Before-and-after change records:
........
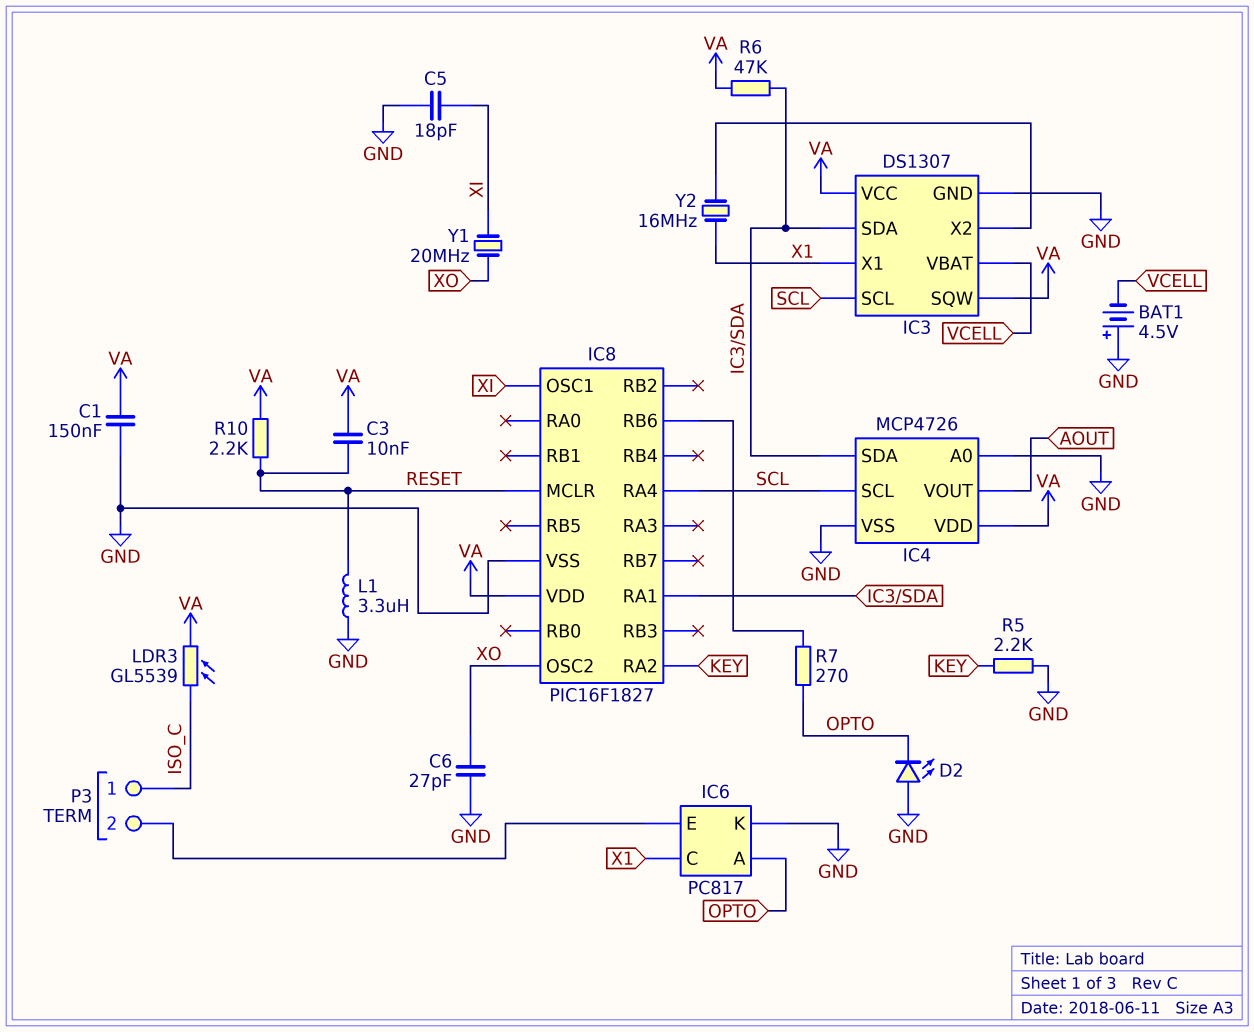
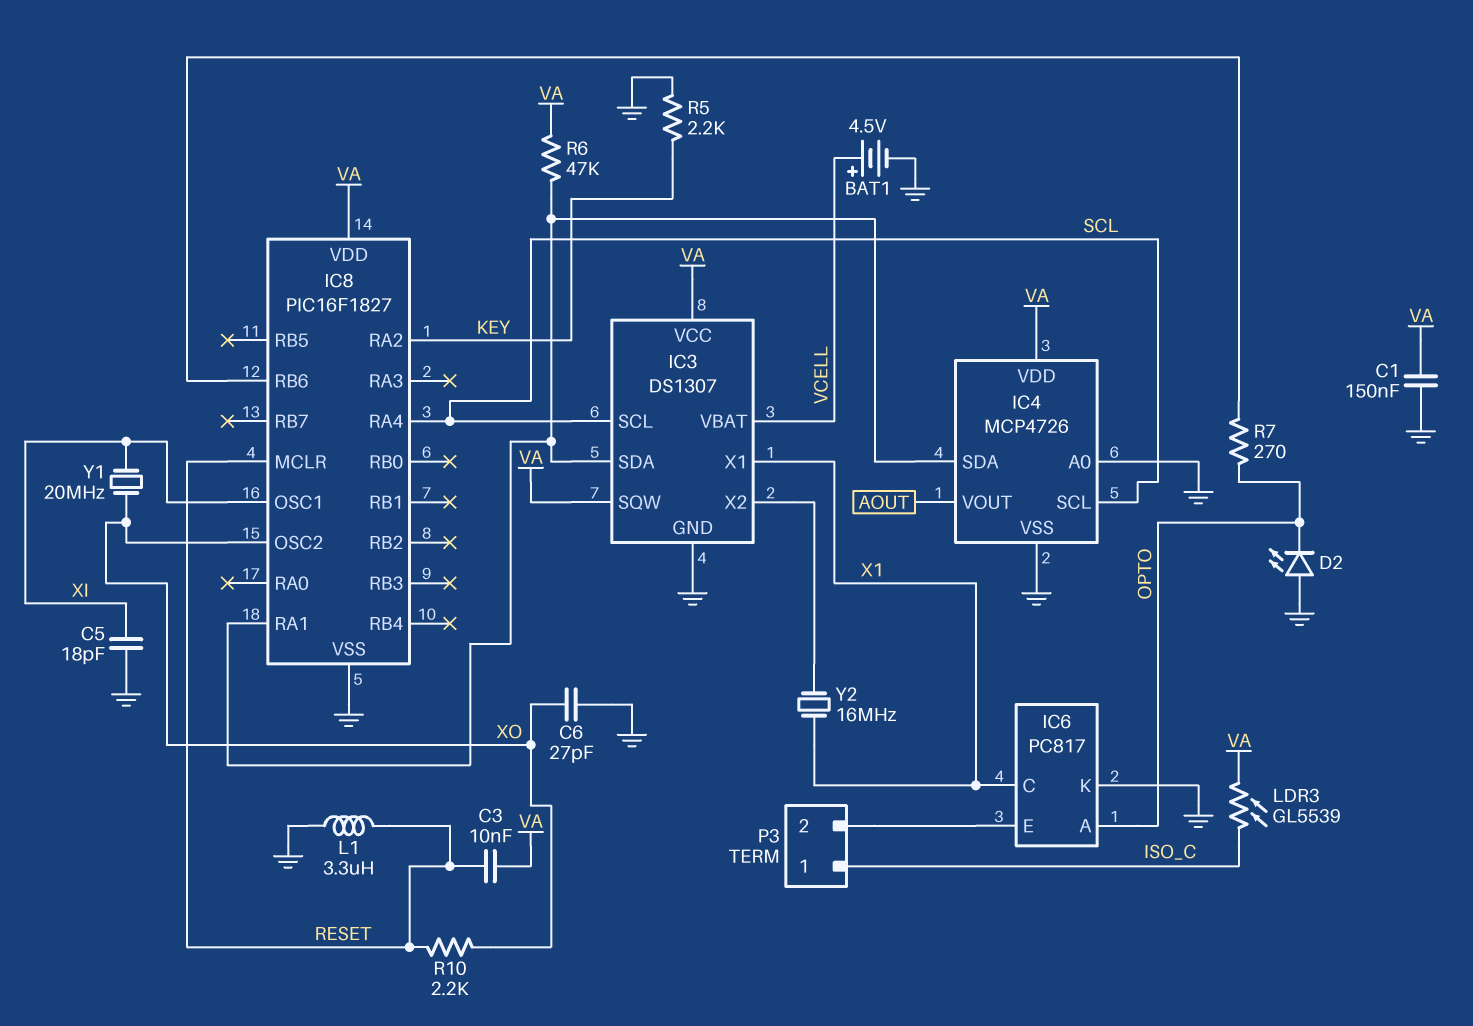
BAT1: 4.5V (plus GND, minus VCELL) -> 4.5V (plus VCELL, minus GND)
R10: 2.2k (RESET, VA) -> 2.2k (RESET, XO)

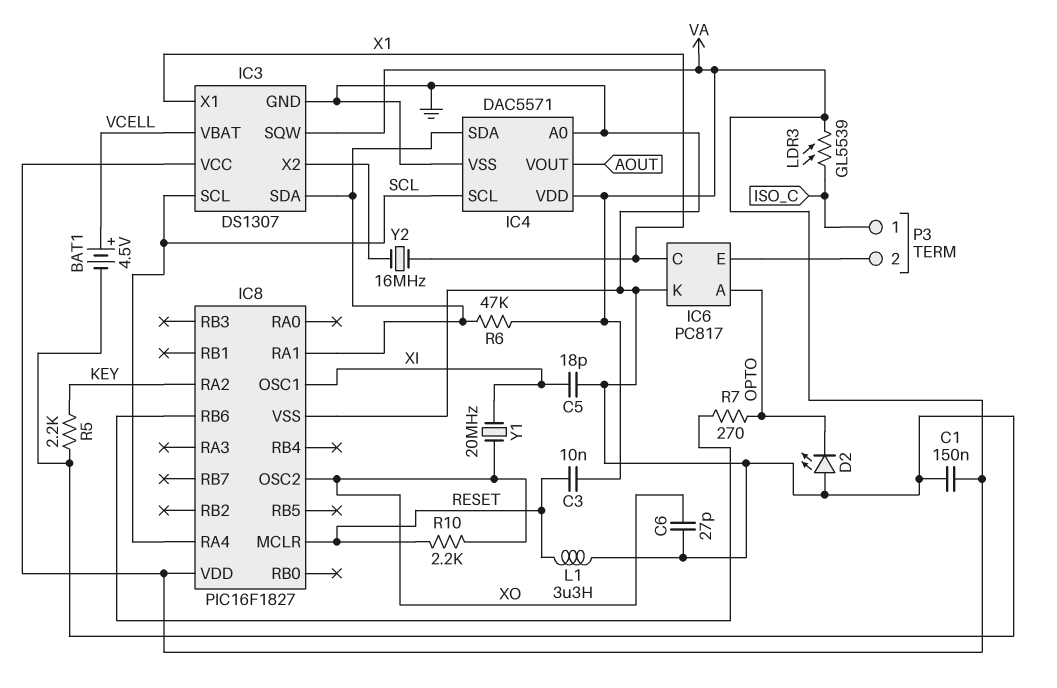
IC4: MCP4726 -> DAC5571

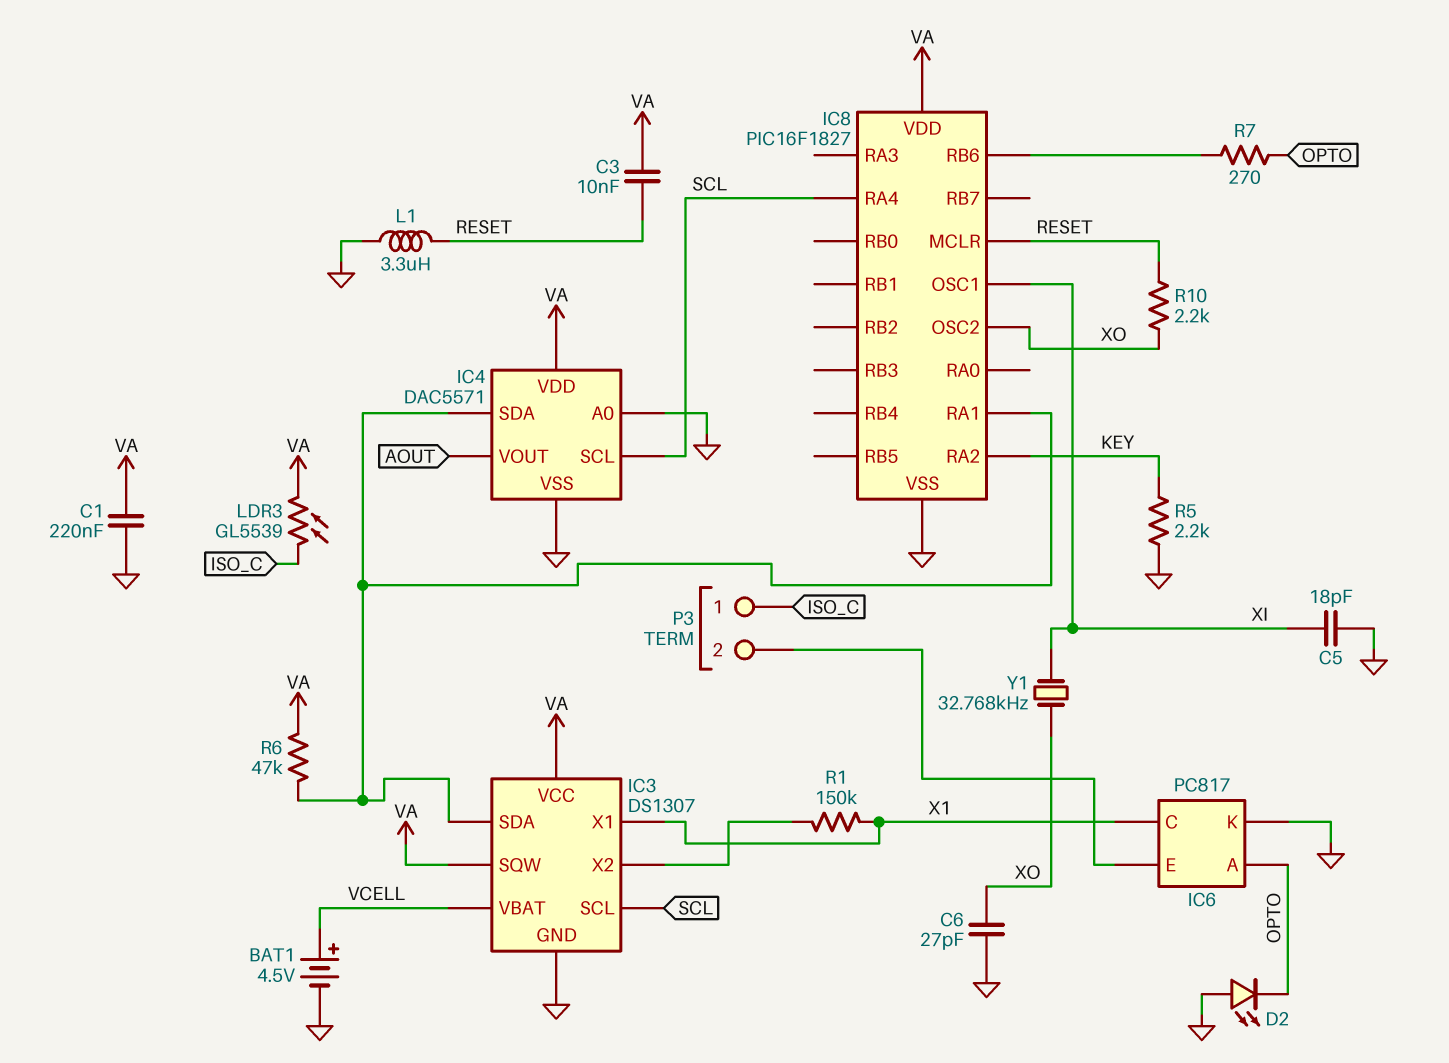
C1: 150nF (GND, VA) -> 220nF (GND, VA)
R1: none -> 150k (IC3/X2, X1)
Y1: 20MHz (XI, XO) -> 32.768kHz (XI, XO)
Y2: 16MHz (IC3/X2, X1) -> none

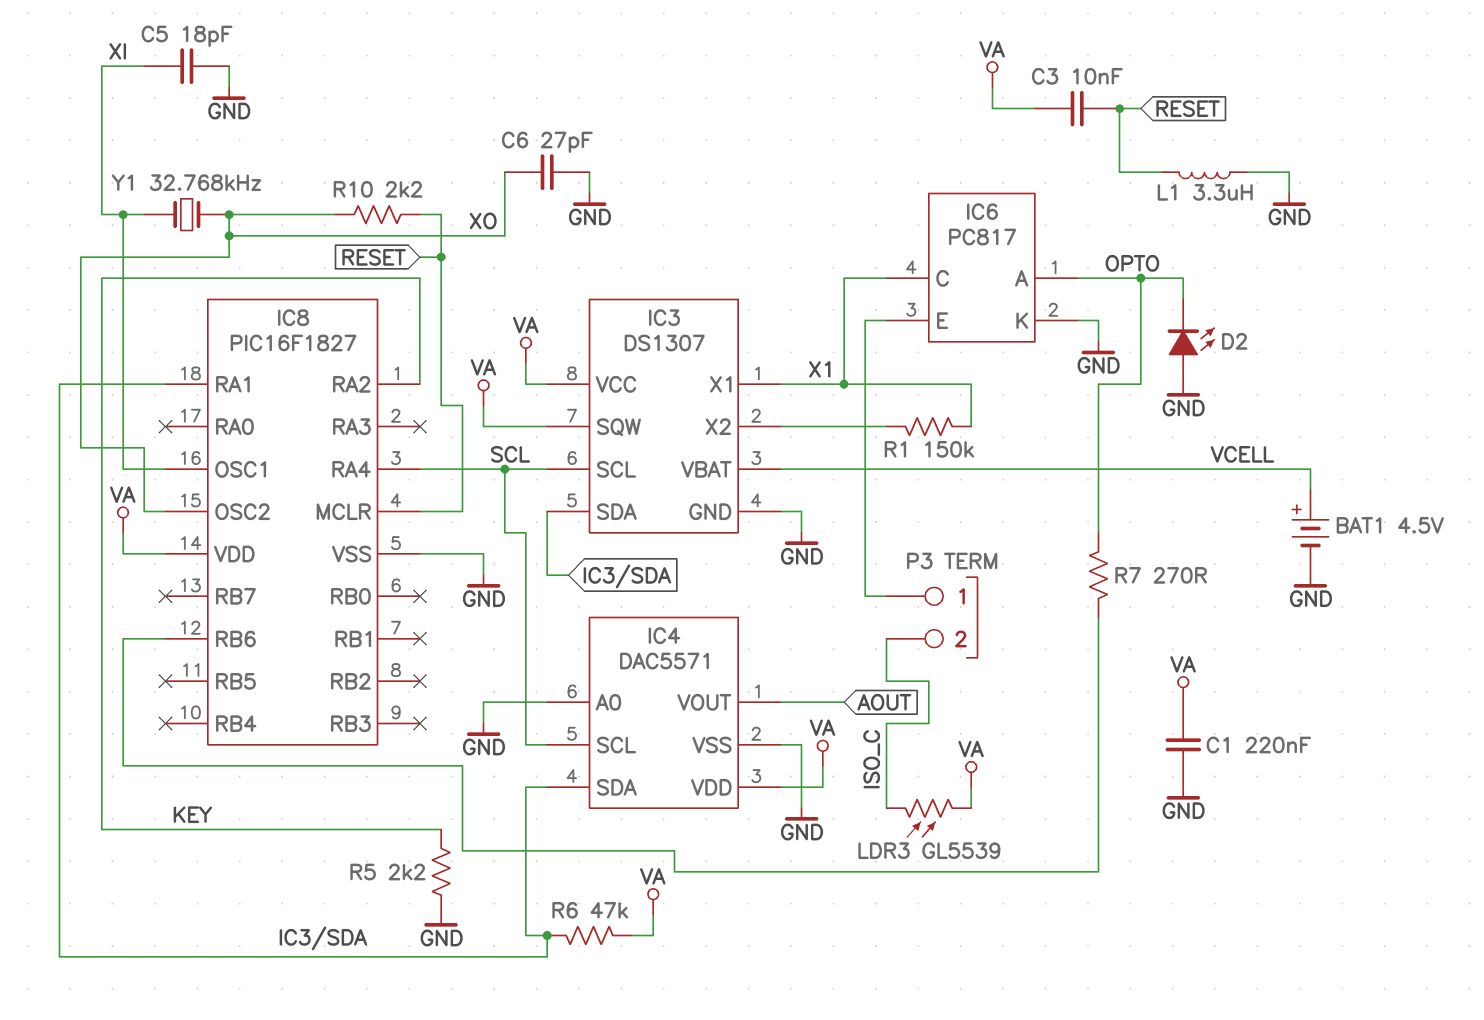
P3 pin 1: ISO_C -> IC6/E
P3 pin 2: IC6/E -> ISO_C

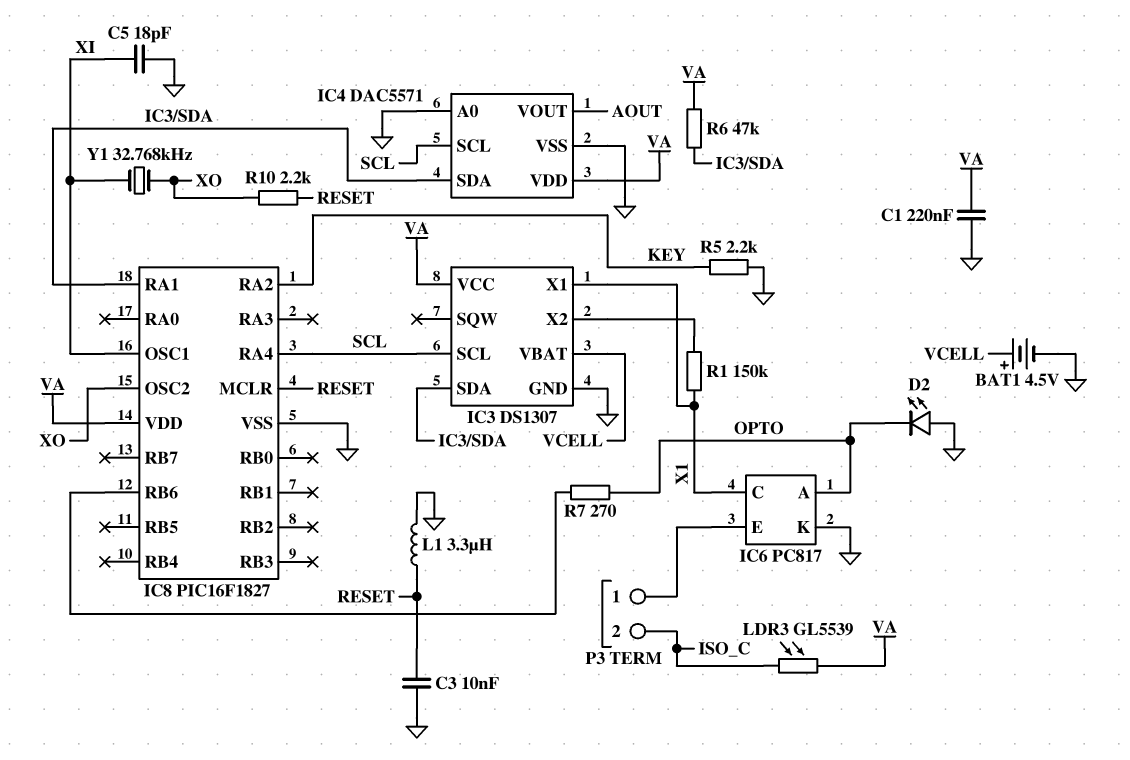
C3: 10nF (RESET, VA) -> 10nF (GND, RESET)
C6: 27pF (GND, XO) -> none
IC3 pin SQW: VA -> none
........
• WHAT IS EXPECTED:
Your answer must be an exact transcription of the records above, minus the pictures.

• EXERCISE RESULT:
BAT1: 4.5V (plus GND, minus VCELL) -> 4.5V (plus VCELL, minus GND)
R10: 2.2k (RESET, VA) -> 2.2k (RESET, XO)

IC4: MCP4726 -> DAC5571

C1: 150nF (GND, VA) -> 220nF (GND, VA)
R1: none -> 150k (IC3/X2, X1)
Y1: 20MHz (XI, XO) -> 32.768kHz (XI, XO)
Y2: 16MHz (IC3/X2, X1) -> none

P3 pin 1: ISO_C -> IC6/E
P3 pin 2: IC6/E -> ISO_C

C3: 10nF (RESET, VA) -> 10nF (GND, RESET)
C6: 27pF (GND, XO) -> none
IC3 pin SQW: VA -> none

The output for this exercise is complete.